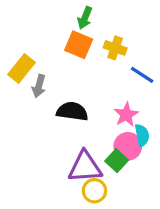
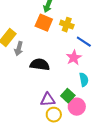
pink star: (126, 115) -> (74, 58), moved
pink circle: (128, 146) -> (77, 107), moved
purple triangle: (85, 167) -> (48, 100), size x0.7

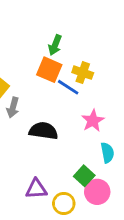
blue line: (84, 42) -> (68, 87), moved
purple triangle: (48, 100) -> (36, 189), moved

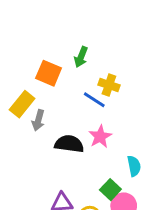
orange square: (49, 70) -> (49, 73), moved
pink star: (93, 121) -> (100, 137), moved

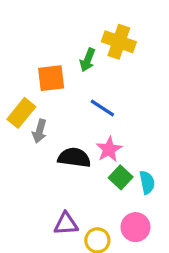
orange square: (49, 73) -> (51, 78), turned -30
yellow cross: (109, 85) -> (119, 42), moved, size x1.4
green square: (110, 190) -> (121, 177), moved

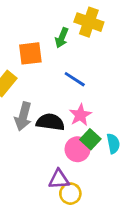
gray arrow: (39, 131) -> (23, 116), moved, size x1.4
purple triangle: (66, 224) -> (59, 179), moved
pink circle: (135, 227) -> (77, 149), moved

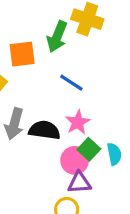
green arrow: (62, 38) -> (57, 37), size x1.4
purple triangle: (59, 179) -> (79, 183), moved

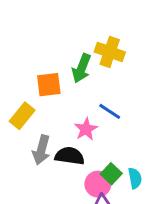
blue line: (71, 83) -> (110, 111), moved
pink star: (78, 122) -> (86, 129), moved

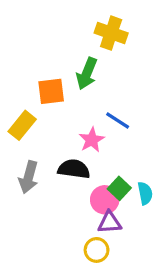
yellow cross: (110, 52) -> (111, 33), moved
gray arrow: (41, 150) -> (29, 177), moved

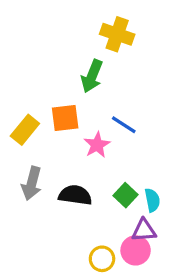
orange square: (51, 91) -> (65, 118), moved
black semicircle: (74, 169) -> (75, 195), moved
pink circle: (105, 200) -> (136, 250), moved
purple triangle: (109, 222) -> (144, 230), moved

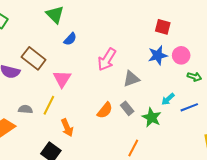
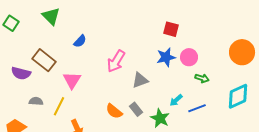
green triangle: (55, 15) -> (51, 16), moved
gray semicircle: (25, 109) -> (36, 101), moved
orange semicircle: (105, 110) -> (114, 111), turned 90

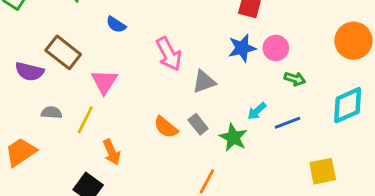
blue semicircle: (80, 41) -> (116, 25), turned 80
pink arrow: (116, 61) -> (169, 54), turned -60

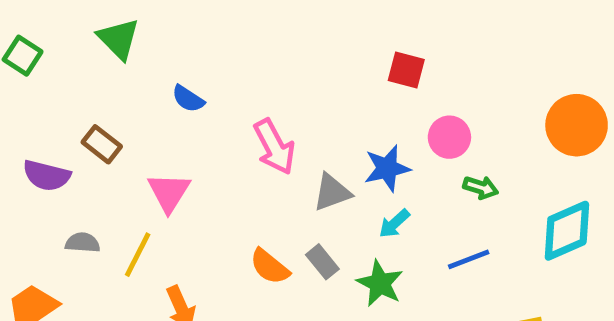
blue star: (242, 48) -> (387, 168), moved
brown rectangle: (63, 52) -> (102, 144), size x0.7
cyan arrow: (257, 111) -> (394, 223), moved

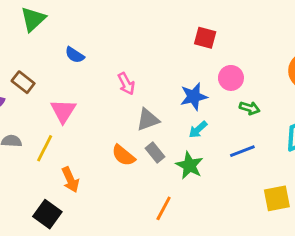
green triangle: (119, 39) -> (33, 19), turned 32
pink arrow: (274, 147) -> (126, 84), size x0.7
gray triangle: (332, 192) -> (148, 120), moved

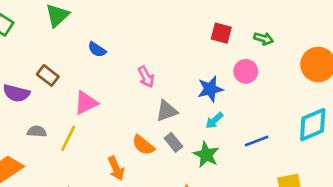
green arrow: (250, 108) -> (264, 39), moved
pink triangle: (63, 111) -> (86, 103), turned 32
orange arrow: (70, 180) -> (116, 168), moved

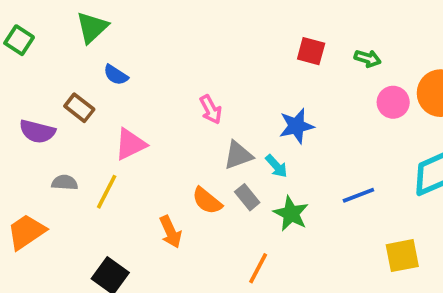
blue semicircle: (97, 50) -> (116, 75), moved
pink circle: (246, 71) -> (393, 102), moved
cyan arrow: (214, 121) -> (276, 166), moved, turned -90

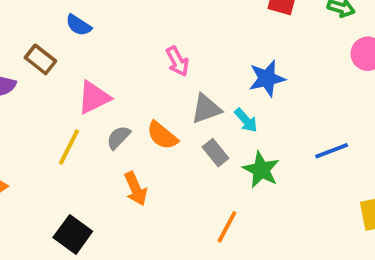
gray semicircle: (65, 183) -> (118, 137), moved, turned -50
orange semicircle: (207, 201) -> (162, 136), moved

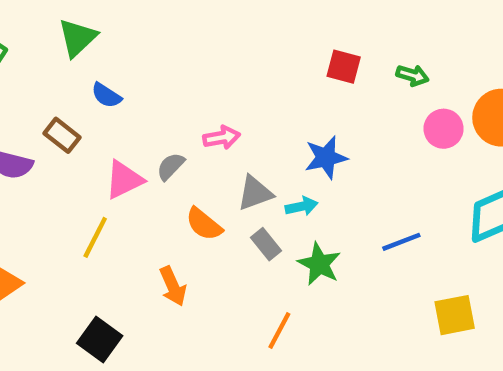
pink arrow: (177, 61) -> (222, 138), turned -72
cyan arrow: (246, 120) -> (302, 206), turned -60
gray semicircle: (118, 137) -> (171, 166), moved

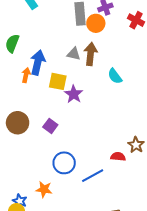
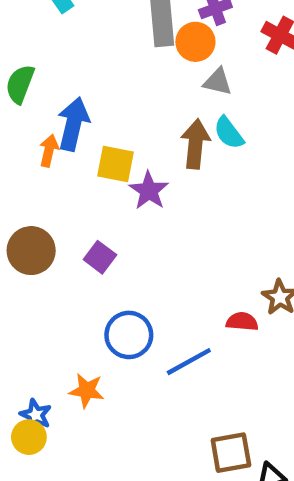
gray triangle: (74, 54) -> (218, 82), moved
brown arrow: (91, 54) -> (195, 144), moved
cyan semicircle: (115, 76) -> (229, 133), moved

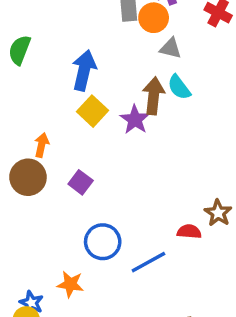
blue arrow: (73, 124) -> (84, 70), moved
orange arrow: (49, 151) -> (42, 145), moved
yellow square: (116, 164) -> (92, 111), turned 32
purple star: (149, 191) -> (135, 120), moved

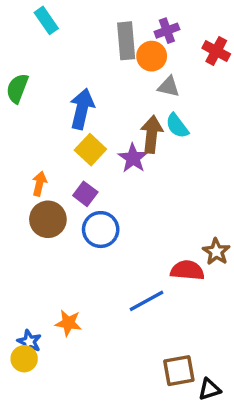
brown circle: (28, 177) -> (48, 219), moved
purple square: (81, 182) -> (85, 194), moved
red semicircle: (189, 232) -> (187, 270), size x1.4
blue circle: (103, 242) -> (101, 230), moved

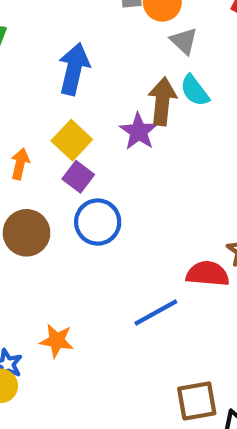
gray triangle: (169, 87) -> (184, 41), turned 30
yellow square: (90, 150) -> (72, 140), moved
brown circle: (48, 219) -> (27, 233), moved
════════════════════
Required work
Using the entries above, give the number of lines that include "yellow", with no added words.

Written solution
4